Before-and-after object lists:
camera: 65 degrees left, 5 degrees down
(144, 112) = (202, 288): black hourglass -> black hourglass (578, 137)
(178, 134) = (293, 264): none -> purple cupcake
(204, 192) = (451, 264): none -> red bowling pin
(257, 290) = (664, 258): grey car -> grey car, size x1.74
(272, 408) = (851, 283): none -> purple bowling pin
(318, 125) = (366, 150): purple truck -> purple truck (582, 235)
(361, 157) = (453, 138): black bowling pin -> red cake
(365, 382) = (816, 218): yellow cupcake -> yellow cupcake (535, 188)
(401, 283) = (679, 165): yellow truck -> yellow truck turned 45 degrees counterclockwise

** What is required **
Please return every line from the one that contains "(204, 192) = (451, 264): none" through the end of the entries, exactly, leaving out all others.

** Response box **
(204, 192) = (451, 264): none -> red bowling pin
(257, 290) = (664, 258): grey car -> grey car, size x1.74
(272, 408) = (851, 283): none -> purple bowling pin
(318, 125) = (366, 150): purple truck -> purple truck (582, 235)
(361, 157) = (453, 138): black bowling pin -> red cake
(365, 382) = (816, 218): yellow cupcake -> yellow cupcake (535, 188)
(401, 283) = (679, 165): yellow truck -> yellow truck turned 45 degrees counterclockwise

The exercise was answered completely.